* **TASK DETAILS**: Starting at the line below with "brown lamp: 11 -> 8" and stopping at the line with "grey cactus: 8 -> 3", please print each line exactly, those two included, and skip every picture.

* **SOURCE MATERIAL**:
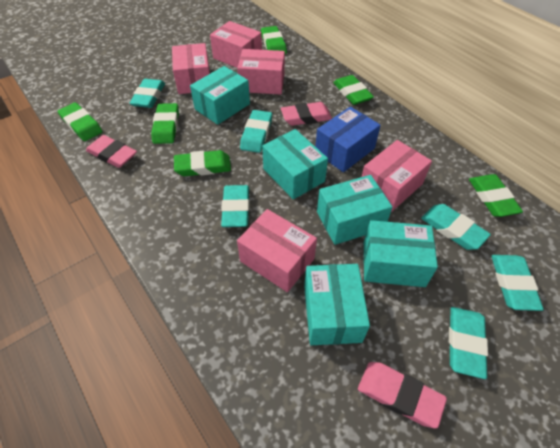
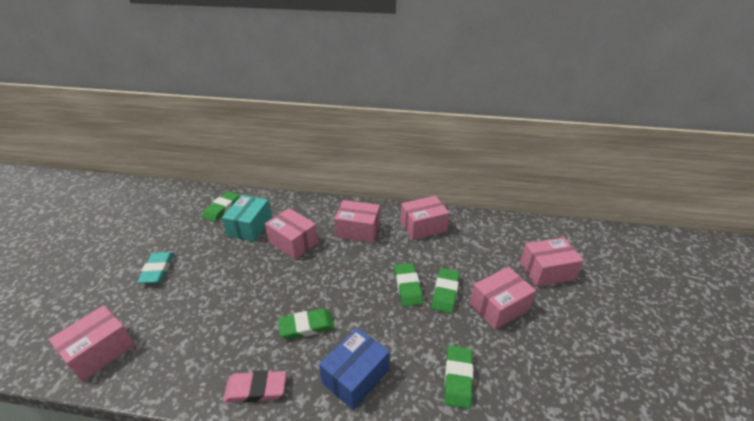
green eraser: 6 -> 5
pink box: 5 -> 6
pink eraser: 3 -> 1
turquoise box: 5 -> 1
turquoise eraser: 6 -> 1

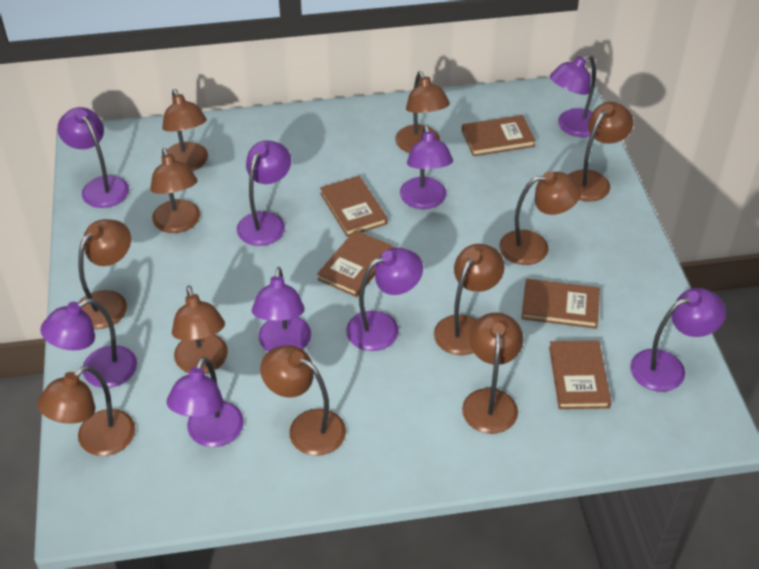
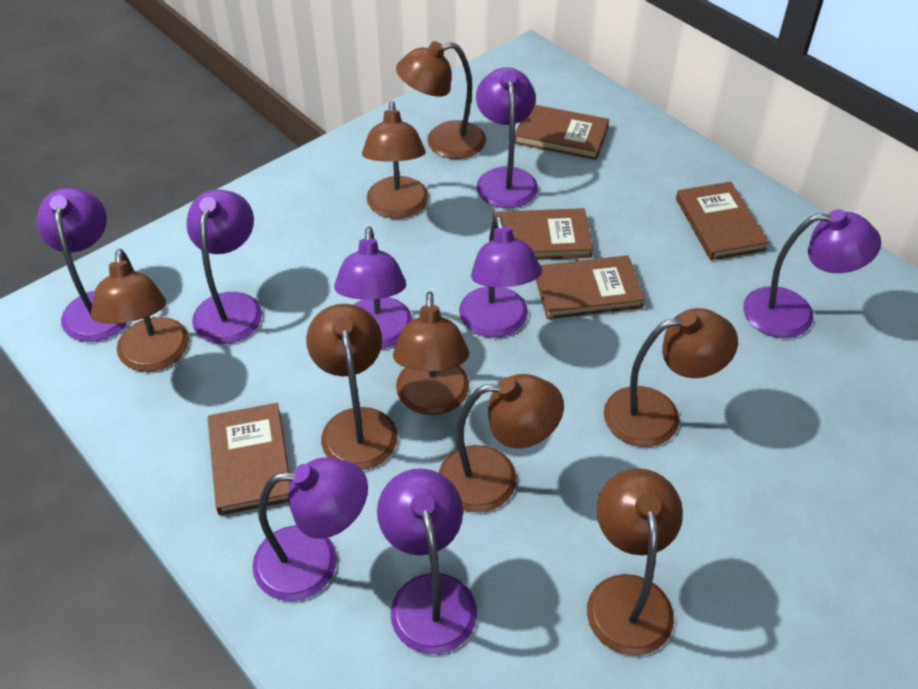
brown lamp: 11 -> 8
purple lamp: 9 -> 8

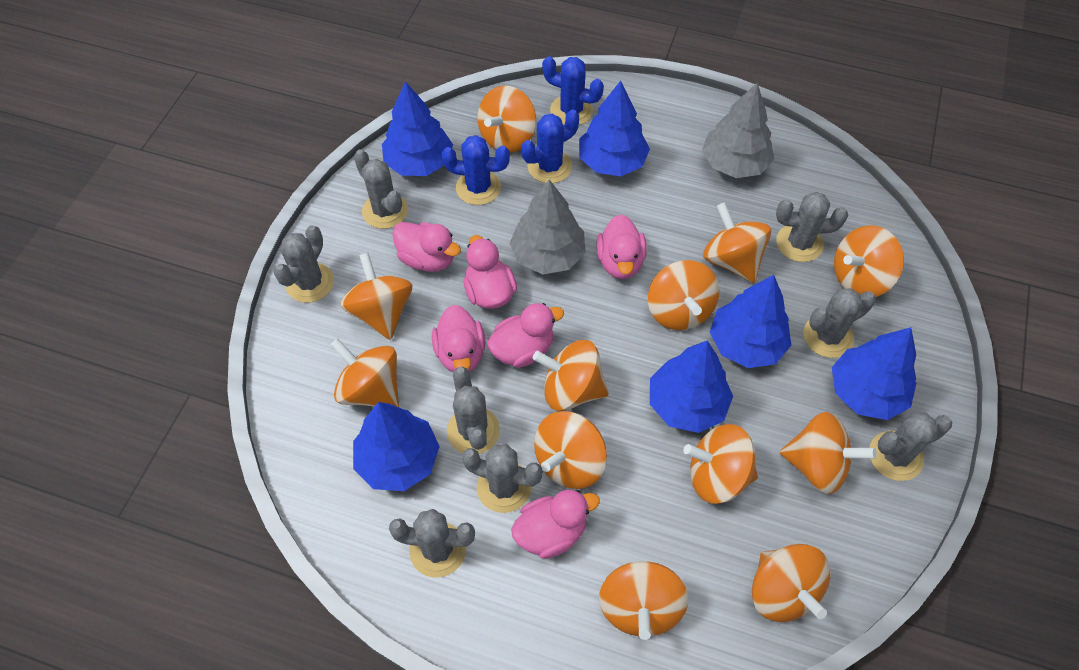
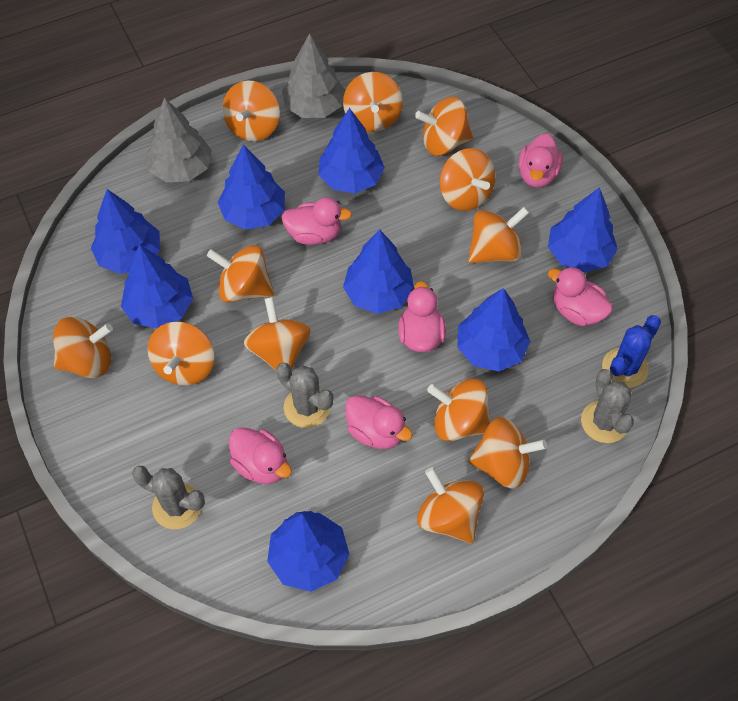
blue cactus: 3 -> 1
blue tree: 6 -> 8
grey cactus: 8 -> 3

---

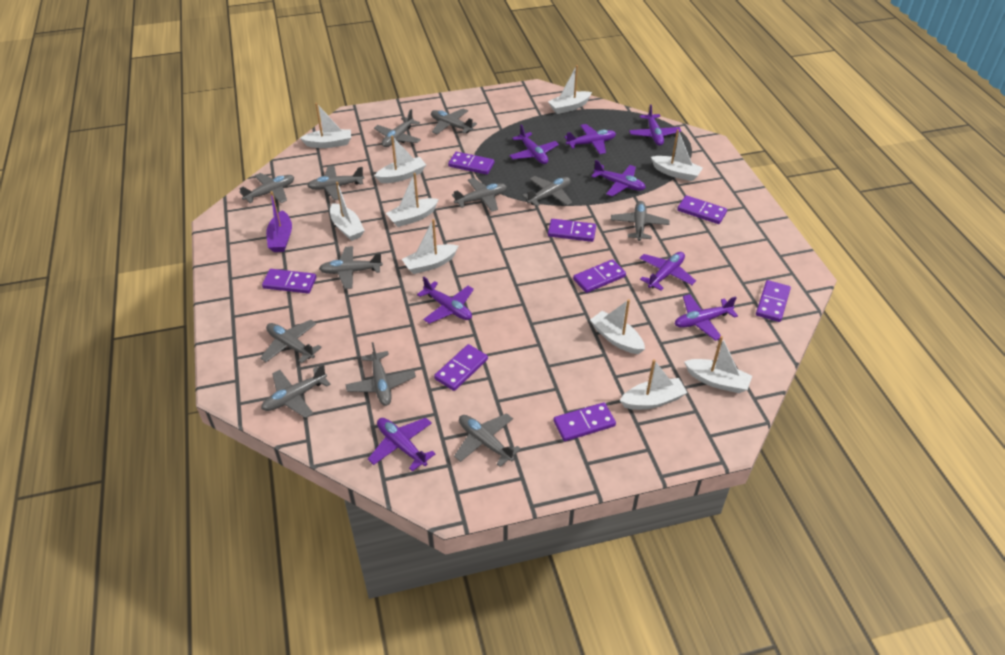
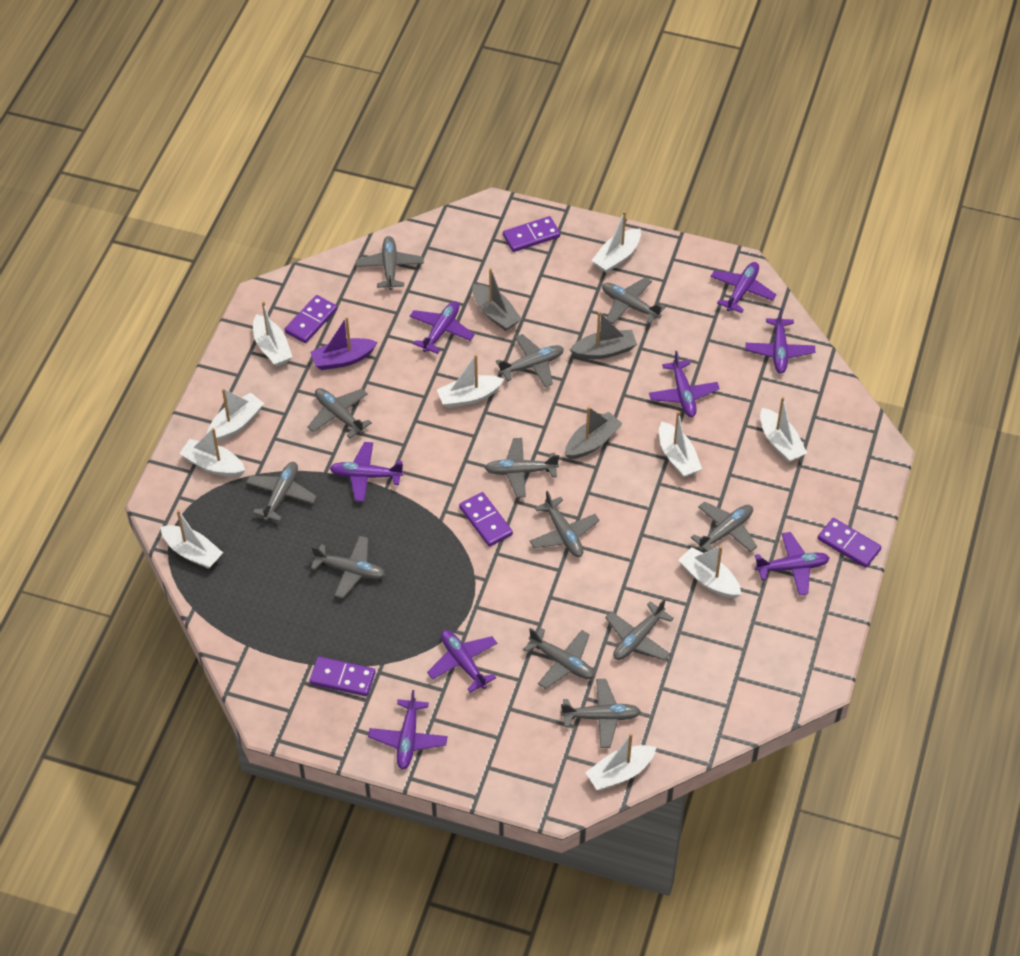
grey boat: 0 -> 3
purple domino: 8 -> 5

--

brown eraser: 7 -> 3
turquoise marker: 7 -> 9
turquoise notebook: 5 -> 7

* **EXERCISE ANSWER**:
brown lamp: 11 -> 8
purple lamp: 9 -> 8

blue cactus: 3 -> 1
blue tree: 6 -> 8
grey cactus: 8 -> 3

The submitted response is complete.